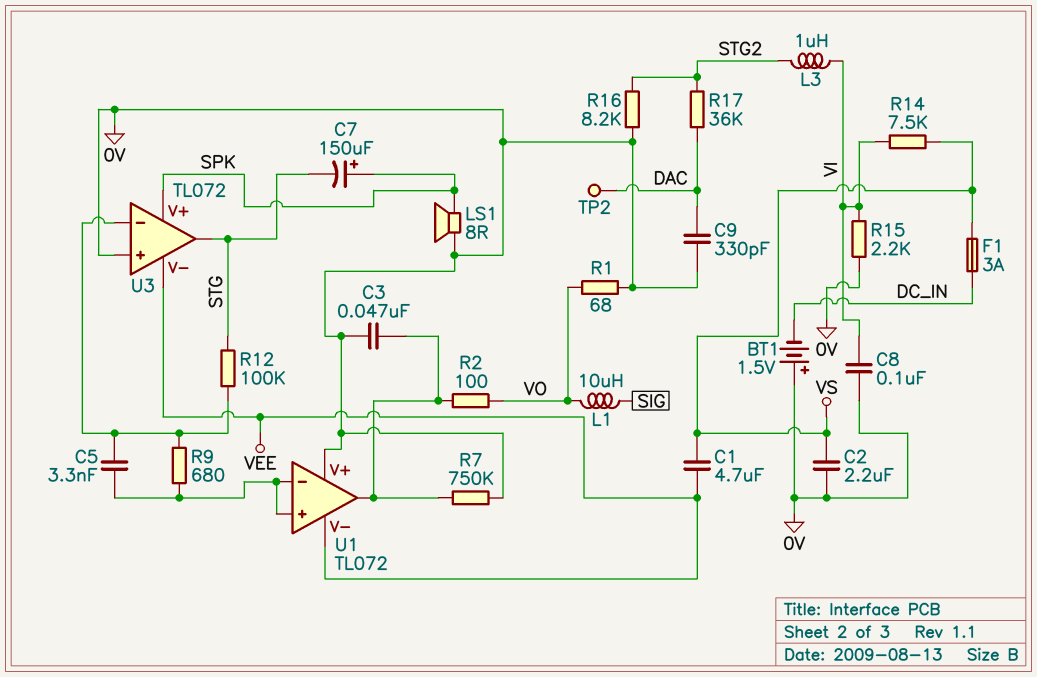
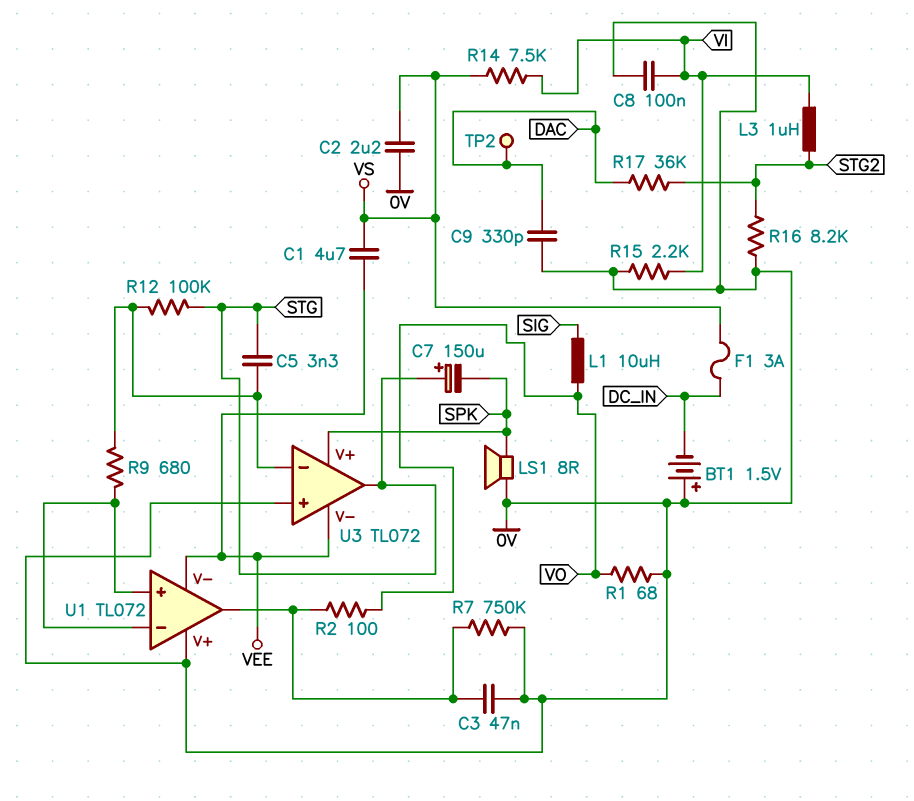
C5: 3.3nF (U1/in+, U3/in-) -> 3.3nF (STG, U3/in-)
C7: 150uF (plus SPK, minus STG) -> 150uF (plus STG, minus SPK)

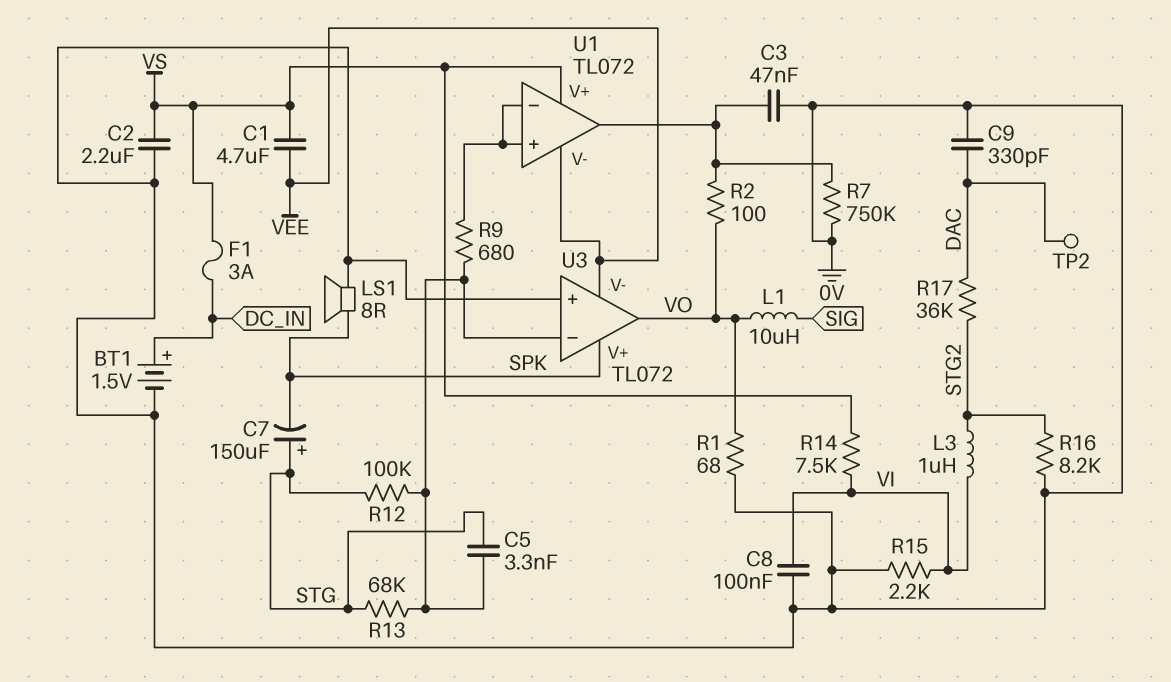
BT1: 1.5V (plus 0V, minus DC_IN) -> 1.5V (plus DC_IN, minus 0V)
R13: none -> 68k (STG, U3/in-)
U1 pin V+: 0V -> VS
U3 pin out: STG -> VO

-*-*-

# What this task involves:
Skip the images and set down the rest of the data unchanged.

# Task output:
C5: 3.3nF (U1/in+, U3/in-) -> 3.3nF (STG, U3/in-)
C7: 150uF (plus SPK, minus STG) -> 150uF (plus STG, minus SPK)

BT1: 1.5V (plus 0V, minus DC_IN) -> 1.5V (plus DC_IN, minus 0V)
R13: none -> 68k (STG, U3/in-)
U1 pin V+: 0V -> VS
U3 pin out: STG -> VO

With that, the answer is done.